• **Brief**: Using the data below, work out how many lines contain "brown", and report only that number.

• **Available data**:
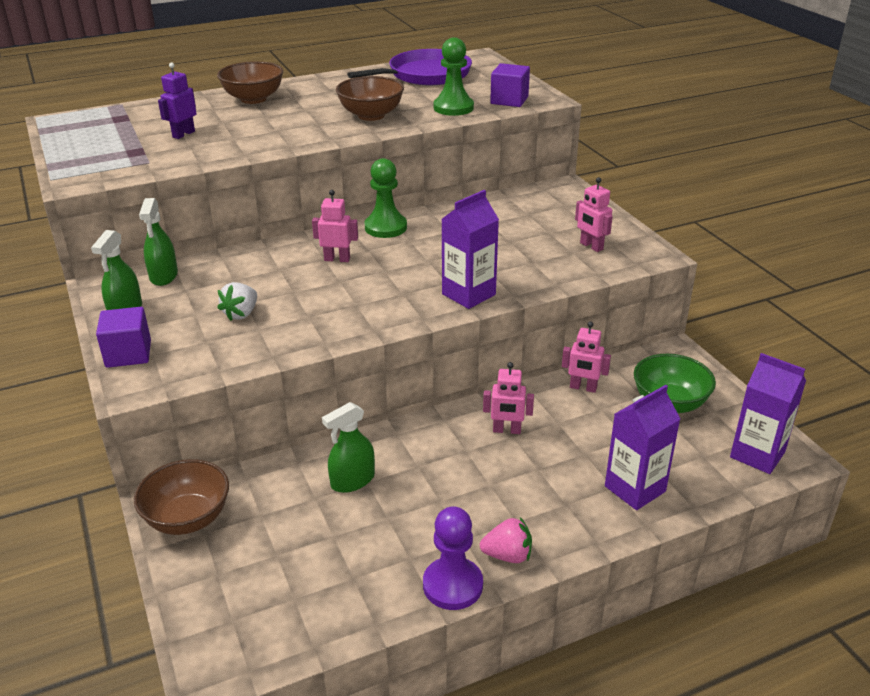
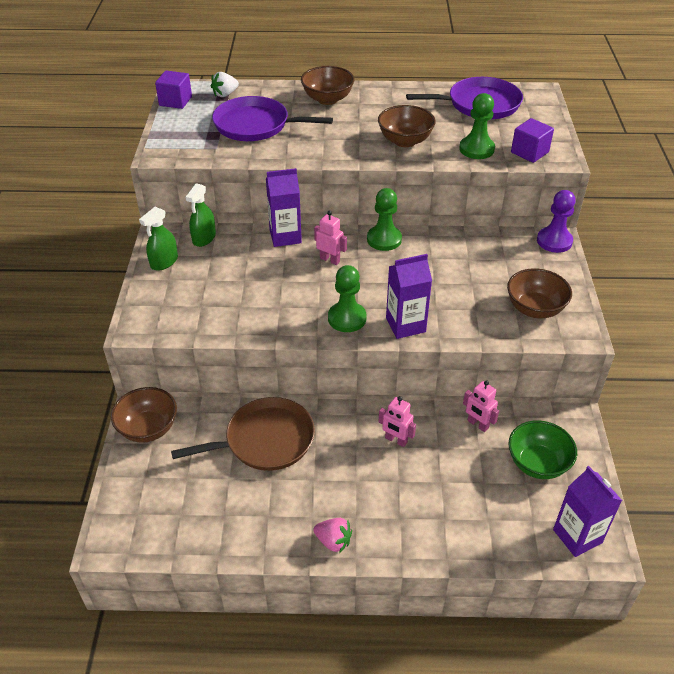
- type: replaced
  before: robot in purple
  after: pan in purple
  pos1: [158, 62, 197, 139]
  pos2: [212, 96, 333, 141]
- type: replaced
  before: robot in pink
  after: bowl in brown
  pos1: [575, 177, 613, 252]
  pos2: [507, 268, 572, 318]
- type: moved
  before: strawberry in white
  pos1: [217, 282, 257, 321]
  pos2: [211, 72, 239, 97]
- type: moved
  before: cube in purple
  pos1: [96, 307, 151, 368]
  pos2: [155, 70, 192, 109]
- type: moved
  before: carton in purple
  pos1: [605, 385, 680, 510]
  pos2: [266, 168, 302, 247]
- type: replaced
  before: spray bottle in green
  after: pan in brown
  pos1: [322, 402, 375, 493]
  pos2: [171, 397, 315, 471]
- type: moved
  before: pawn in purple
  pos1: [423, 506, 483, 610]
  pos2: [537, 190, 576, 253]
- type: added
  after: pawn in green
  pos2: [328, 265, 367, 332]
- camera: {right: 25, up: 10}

• **Exercise solution**: 2